About this task: From the line that contains "white gift: 2 -> 1" down to the last line of the data below, restate every line word for word, skipping any images.

Dataset extract:

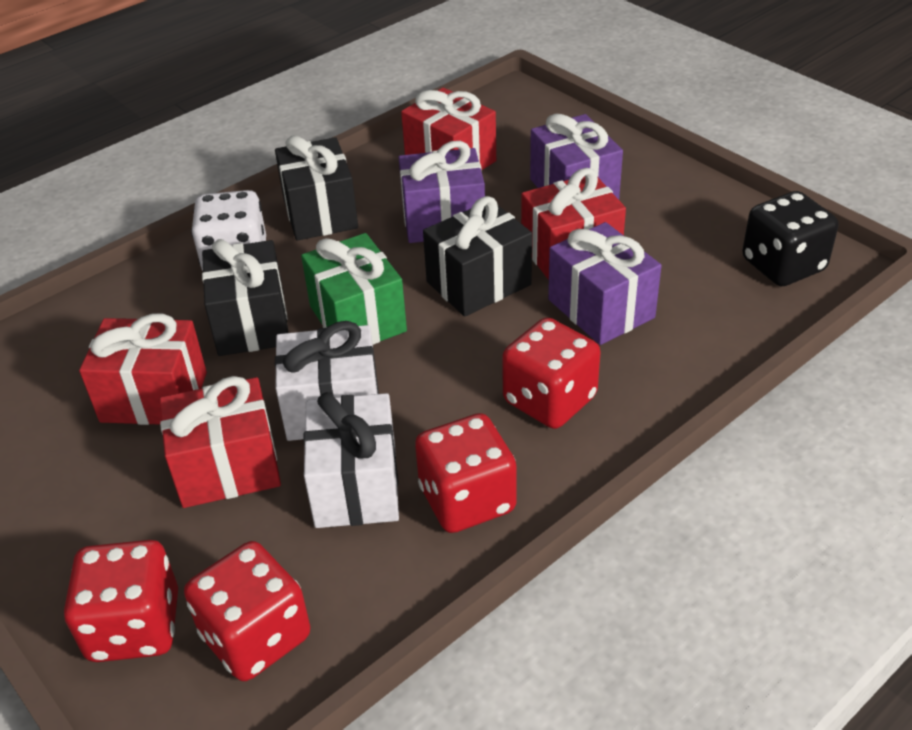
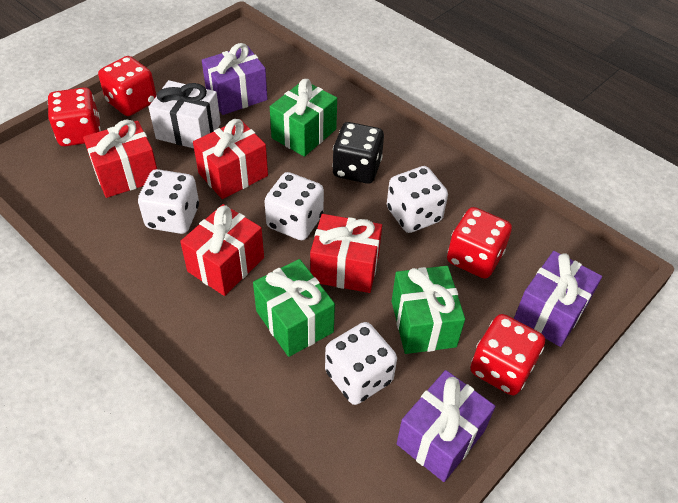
black gift: 3 -> 0
green gift: 1 -> 3
white dice: 1 -> 4
white gift: 2 -> 1

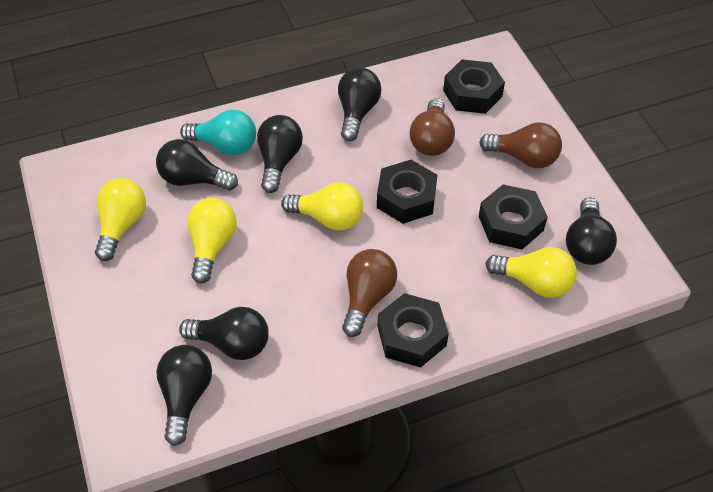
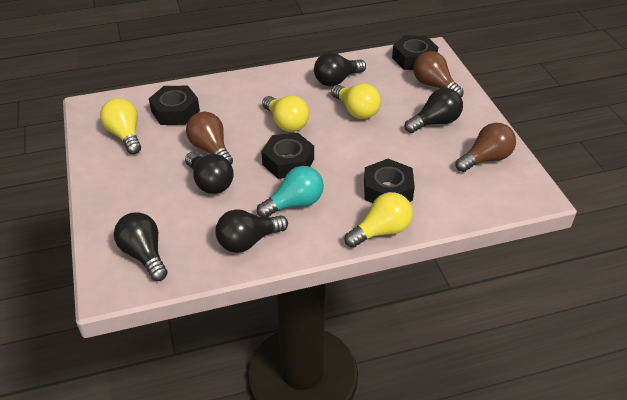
black light bulb: 6 -> 5

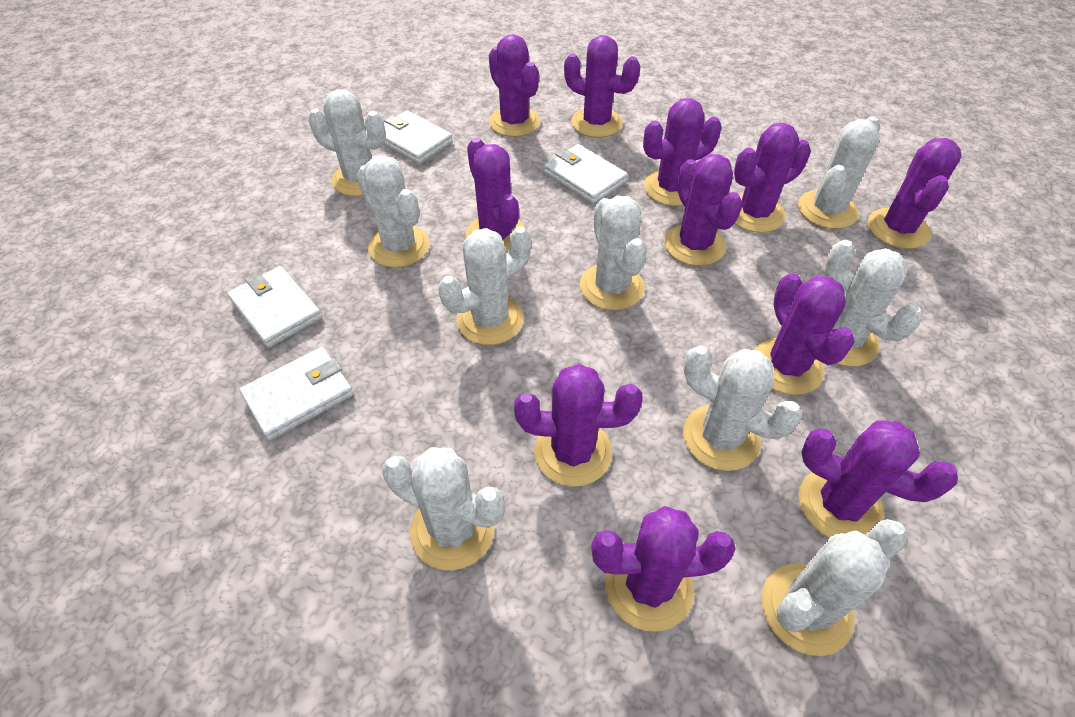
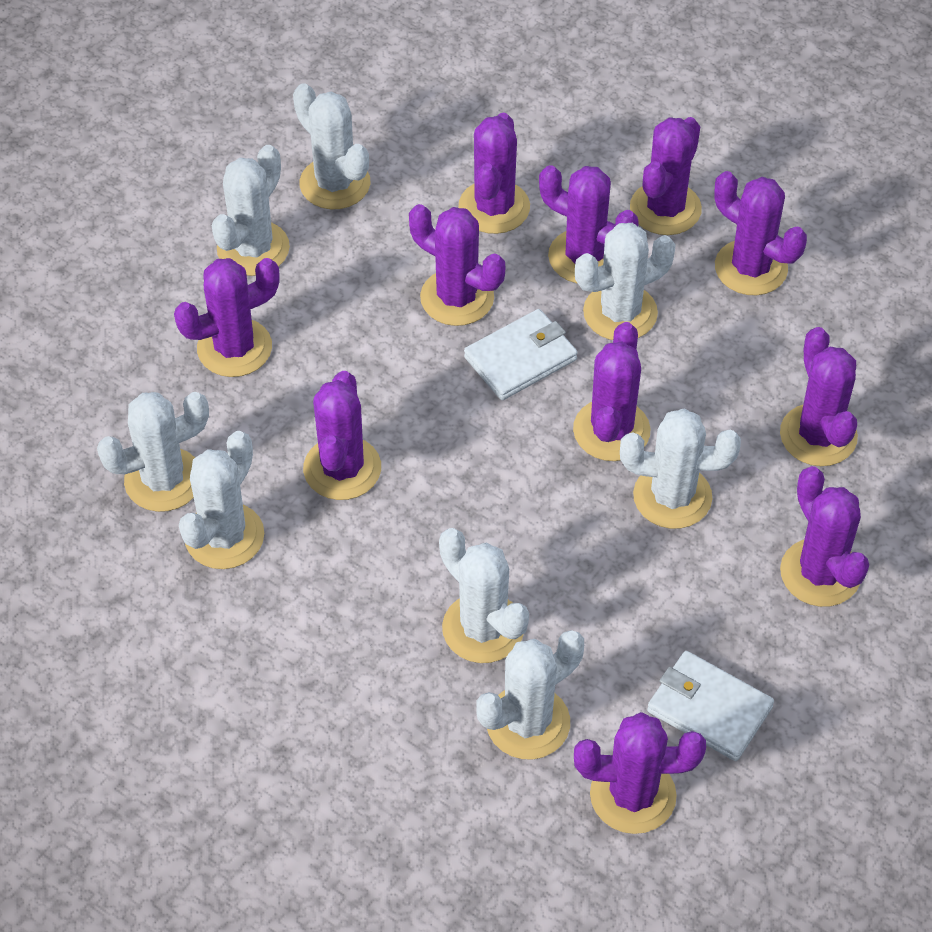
white cactus: 9 -> 8
white wallet: 4 -> 2

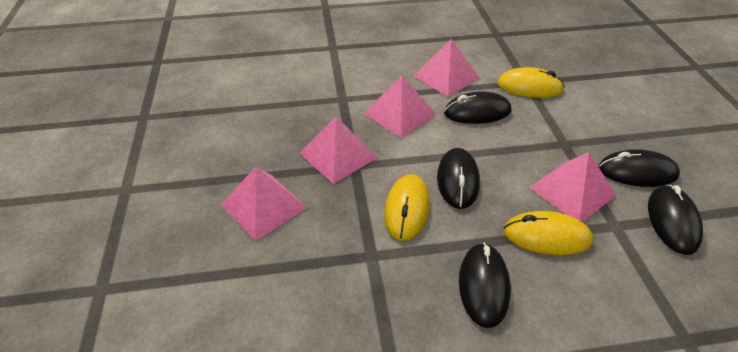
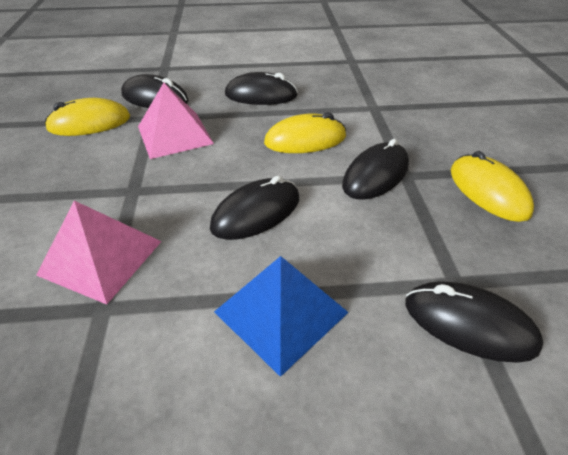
blue pyramid: 0 -> 1
pink pyramid: 5 -> 2

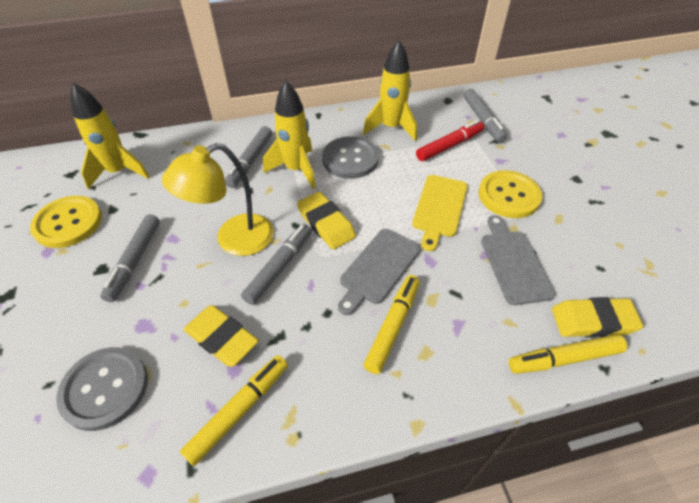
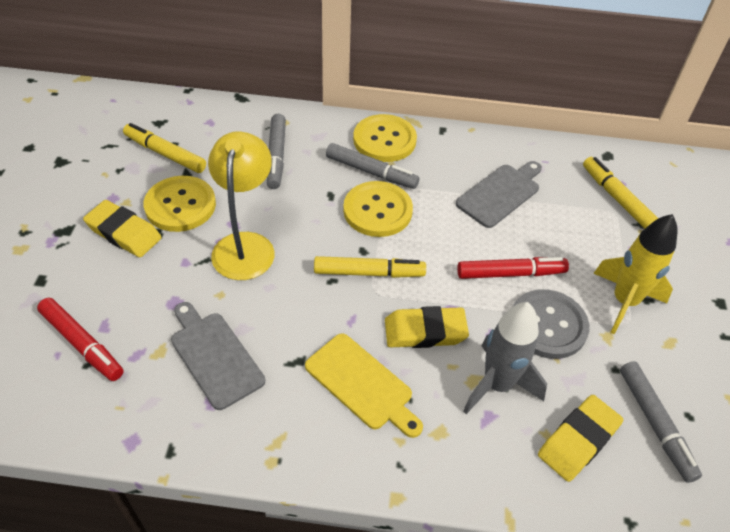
grey button: 2 -> 1
grey marker: 4 -> 3
grey rocket: 0 -> 1
red marker: 1 -> 2
yellow button: 2 -> 3
yellow rocket: 3 -> 1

Written solution:
white gift: 2 -> 1

black light bulb: 6 -> 5

white cactus: 9 -> 8
white wallet: 4 -> 2

blue pyramid: 0 -> 1
pink pyramid: 5 -> 2

grey button: 2 -> 1
grey marker: 4 -> 3
grey rocket: 0 -> 1
red marker: 1 -> 2
yellow button: 2 -> 3
yellow rocket: 3 -> 1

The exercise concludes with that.